- [Work instructions]
Reproduce the records exactly through the line with "bucket in brown 225".

- [Records shown]
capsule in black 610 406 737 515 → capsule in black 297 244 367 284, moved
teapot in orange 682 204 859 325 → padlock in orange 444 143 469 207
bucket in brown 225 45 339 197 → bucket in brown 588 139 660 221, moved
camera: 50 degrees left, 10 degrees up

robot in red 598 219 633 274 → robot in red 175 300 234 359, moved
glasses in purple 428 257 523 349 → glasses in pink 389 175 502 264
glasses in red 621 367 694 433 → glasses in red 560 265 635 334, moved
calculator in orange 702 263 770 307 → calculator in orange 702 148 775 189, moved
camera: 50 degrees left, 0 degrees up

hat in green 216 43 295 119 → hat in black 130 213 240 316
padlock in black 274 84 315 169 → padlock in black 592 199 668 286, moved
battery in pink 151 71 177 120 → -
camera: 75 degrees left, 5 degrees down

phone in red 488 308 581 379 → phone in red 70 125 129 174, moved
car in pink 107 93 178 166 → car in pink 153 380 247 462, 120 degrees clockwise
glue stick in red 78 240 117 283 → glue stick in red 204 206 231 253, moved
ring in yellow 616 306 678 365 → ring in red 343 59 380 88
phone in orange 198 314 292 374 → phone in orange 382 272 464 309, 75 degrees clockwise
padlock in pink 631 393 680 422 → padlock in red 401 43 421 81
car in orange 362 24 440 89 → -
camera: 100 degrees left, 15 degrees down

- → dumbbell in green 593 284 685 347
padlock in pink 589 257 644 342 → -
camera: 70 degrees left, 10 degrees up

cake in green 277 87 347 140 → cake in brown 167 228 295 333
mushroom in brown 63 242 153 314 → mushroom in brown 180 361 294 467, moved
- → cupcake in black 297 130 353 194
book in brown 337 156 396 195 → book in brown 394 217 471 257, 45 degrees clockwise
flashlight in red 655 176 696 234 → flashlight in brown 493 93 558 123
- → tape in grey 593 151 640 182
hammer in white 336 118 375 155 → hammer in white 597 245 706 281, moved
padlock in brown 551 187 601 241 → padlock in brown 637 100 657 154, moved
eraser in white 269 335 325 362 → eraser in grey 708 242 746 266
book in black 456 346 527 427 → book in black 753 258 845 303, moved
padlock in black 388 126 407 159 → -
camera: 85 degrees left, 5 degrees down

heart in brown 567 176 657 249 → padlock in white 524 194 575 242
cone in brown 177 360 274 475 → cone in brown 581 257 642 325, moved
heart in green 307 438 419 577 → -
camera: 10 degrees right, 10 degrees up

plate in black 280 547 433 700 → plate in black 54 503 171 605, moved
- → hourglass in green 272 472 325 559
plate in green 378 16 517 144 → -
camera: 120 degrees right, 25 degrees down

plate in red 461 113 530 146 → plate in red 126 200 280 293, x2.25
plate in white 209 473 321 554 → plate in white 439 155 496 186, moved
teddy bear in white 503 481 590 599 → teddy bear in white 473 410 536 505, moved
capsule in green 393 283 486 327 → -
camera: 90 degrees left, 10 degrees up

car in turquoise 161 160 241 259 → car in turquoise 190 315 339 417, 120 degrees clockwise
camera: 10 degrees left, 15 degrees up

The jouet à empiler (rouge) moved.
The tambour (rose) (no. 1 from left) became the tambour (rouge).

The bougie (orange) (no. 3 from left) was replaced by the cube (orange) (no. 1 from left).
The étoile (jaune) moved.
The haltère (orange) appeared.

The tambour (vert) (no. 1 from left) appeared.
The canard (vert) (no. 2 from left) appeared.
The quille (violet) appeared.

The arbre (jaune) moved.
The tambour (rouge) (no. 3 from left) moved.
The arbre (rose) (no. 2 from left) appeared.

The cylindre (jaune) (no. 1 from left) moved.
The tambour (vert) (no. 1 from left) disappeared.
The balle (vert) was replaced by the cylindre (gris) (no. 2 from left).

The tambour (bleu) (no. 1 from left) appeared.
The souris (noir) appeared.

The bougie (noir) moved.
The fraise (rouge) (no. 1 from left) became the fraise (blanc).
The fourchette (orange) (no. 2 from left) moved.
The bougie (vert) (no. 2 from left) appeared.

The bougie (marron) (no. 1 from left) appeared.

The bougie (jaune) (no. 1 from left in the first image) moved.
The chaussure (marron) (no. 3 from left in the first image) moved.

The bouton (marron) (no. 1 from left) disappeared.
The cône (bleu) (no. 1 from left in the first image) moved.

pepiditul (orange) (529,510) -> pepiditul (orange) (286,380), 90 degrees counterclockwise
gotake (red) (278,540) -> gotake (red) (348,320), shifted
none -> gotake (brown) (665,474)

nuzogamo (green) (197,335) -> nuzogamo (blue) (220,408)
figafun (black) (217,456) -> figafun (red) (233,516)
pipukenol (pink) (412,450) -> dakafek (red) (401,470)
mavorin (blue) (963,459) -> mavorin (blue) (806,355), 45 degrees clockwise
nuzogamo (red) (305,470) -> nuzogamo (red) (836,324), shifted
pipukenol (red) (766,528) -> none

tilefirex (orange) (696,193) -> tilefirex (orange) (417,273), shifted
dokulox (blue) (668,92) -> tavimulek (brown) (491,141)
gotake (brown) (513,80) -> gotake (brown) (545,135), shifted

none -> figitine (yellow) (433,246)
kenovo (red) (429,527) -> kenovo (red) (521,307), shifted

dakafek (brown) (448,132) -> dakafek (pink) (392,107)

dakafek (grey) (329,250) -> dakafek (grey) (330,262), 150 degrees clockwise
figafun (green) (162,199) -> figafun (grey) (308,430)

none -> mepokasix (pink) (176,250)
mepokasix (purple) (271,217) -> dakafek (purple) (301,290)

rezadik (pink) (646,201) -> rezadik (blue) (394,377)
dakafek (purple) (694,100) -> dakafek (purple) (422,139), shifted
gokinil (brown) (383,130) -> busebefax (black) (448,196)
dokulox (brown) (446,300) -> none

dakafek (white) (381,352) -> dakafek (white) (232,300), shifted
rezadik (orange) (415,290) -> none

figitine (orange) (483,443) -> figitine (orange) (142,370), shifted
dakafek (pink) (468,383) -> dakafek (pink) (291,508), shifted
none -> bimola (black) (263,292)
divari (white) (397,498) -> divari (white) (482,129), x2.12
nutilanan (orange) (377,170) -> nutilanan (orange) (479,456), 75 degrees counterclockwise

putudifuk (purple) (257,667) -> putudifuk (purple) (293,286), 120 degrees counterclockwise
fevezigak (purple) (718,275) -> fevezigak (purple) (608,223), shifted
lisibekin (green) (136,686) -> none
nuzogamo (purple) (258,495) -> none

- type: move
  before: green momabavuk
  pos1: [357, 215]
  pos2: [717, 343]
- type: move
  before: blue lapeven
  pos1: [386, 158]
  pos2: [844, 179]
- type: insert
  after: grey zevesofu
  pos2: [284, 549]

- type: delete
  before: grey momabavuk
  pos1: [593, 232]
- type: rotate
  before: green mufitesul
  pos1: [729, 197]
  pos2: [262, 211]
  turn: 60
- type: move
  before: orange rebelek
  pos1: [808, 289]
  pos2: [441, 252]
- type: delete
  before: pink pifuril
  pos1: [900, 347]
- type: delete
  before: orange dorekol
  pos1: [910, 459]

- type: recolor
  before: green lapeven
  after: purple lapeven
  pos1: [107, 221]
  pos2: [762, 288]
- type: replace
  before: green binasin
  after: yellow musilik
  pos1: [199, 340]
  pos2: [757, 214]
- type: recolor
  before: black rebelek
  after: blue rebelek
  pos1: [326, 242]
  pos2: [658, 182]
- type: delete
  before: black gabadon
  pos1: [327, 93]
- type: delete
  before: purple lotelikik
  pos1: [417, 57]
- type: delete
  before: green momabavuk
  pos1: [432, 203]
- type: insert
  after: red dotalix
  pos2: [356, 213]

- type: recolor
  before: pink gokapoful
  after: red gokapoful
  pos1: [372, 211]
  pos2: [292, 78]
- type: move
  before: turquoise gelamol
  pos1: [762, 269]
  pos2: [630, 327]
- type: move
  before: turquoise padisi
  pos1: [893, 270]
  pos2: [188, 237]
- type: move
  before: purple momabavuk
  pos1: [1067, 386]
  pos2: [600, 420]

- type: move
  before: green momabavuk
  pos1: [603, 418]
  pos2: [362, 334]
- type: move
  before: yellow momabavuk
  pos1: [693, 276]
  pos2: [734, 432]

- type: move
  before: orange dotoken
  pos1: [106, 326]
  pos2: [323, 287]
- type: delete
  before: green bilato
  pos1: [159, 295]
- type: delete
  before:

- [Result for this task]
capsule in black 610 406 737 515 → capsule in black 297 244 367 284, moved
teapot in orange 682 204 859 325 → padlock in orange 444 143 469 207
bucket in brown 225 45 339 197 → bucket in brown 588 139 660 221, moved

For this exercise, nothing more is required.